:: Data listing

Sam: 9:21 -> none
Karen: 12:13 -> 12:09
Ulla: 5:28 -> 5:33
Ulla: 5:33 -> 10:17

::::
:: Data listing

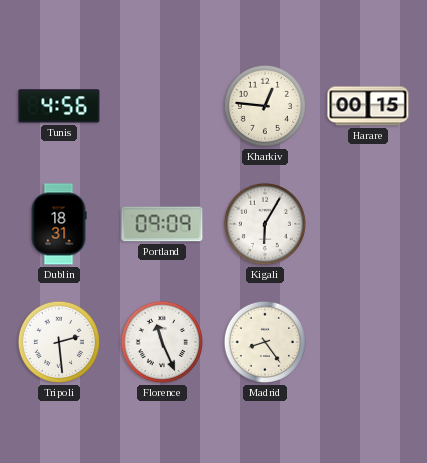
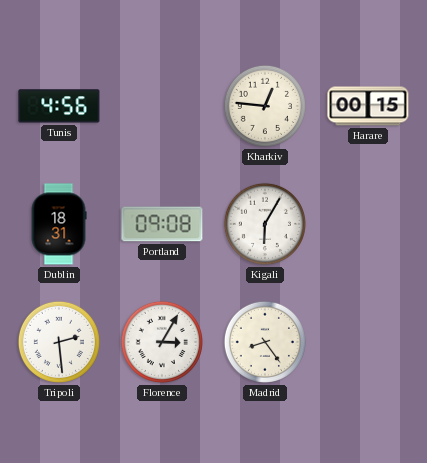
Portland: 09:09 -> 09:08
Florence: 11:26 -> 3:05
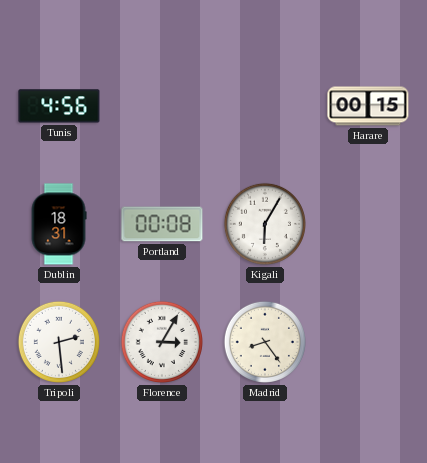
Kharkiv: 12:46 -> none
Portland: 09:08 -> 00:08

::::

Exercise description: Count the lines in the items above that contain the string "Portland", matching case exactly. Reply with the number alone.

In response: 2